YOUR TASK: Would you reproduce exactly the lines below from the one holding "Expense HD: [487,32,531,63]" through the one holding "update_8.csv: [268,234,506,398] ->", inclusive, and no others?

DATA TO USE:
[Start of section]
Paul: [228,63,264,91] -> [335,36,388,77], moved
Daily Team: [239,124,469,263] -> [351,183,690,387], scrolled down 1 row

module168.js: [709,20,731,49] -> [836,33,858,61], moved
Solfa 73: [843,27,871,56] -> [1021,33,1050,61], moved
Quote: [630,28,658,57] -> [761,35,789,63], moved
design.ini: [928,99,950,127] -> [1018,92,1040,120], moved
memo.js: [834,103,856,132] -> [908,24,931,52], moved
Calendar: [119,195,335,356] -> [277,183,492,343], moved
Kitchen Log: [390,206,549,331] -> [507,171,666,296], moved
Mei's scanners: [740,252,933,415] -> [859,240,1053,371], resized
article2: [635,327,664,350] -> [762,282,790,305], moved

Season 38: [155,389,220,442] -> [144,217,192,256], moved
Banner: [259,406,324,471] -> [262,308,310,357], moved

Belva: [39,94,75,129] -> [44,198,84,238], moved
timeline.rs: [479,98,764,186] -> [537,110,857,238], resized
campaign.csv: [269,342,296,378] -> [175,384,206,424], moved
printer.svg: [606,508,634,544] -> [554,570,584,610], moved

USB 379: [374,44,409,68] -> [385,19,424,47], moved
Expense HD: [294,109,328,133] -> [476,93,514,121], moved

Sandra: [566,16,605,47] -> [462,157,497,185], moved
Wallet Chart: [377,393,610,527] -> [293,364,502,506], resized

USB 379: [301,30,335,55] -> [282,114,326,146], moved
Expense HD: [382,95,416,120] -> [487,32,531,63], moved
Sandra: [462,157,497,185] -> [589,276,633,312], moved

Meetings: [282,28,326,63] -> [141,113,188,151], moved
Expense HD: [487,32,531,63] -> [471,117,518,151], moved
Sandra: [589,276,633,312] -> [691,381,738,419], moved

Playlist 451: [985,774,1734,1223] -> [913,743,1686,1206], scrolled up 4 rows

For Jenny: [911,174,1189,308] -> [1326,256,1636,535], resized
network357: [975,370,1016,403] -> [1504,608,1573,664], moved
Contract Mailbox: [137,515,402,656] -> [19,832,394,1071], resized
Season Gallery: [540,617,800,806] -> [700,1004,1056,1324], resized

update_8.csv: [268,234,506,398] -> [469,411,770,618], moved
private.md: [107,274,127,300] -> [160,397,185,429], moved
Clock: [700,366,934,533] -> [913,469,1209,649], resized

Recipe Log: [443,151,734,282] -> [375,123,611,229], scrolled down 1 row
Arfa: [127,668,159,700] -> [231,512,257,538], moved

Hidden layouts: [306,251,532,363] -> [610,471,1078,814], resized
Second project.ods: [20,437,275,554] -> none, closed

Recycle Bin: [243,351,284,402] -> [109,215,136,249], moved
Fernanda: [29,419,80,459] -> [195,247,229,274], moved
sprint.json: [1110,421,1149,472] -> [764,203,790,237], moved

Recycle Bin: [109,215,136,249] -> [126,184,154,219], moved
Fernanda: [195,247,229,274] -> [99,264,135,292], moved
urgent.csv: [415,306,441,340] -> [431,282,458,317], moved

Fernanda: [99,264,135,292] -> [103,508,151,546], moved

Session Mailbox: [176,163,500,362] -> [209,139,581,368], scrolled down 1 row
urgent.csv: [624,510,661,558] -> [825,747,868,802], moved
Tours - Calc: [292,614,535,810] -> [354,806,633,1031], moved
[End of section]
OUTPUT FOR THIS TASK:
Expense HD: [487,32,531,63] -> [471,117,518,151], moved
Sandra: [589,276,633,312] -> [691,381,738,419], moved

Playlist 451: [985,774,1734,1223] -> [913,743,1686,1206], scrolled up 4 rows

For Jenny: [911,174,1189,308] -> [1326,256,1636,535], resized
network357: [975,370,1016,403] -> [1504,608,1573,664], moved
Contract Mailbox: [137,515,402,656] -> [19,832,394,1071], resized
Season Gallery: [540,617,800,806] -> [700,1004,1056,1324], resized

update_8.csv: [268,234,506,398] -> [469,411,770,618], moved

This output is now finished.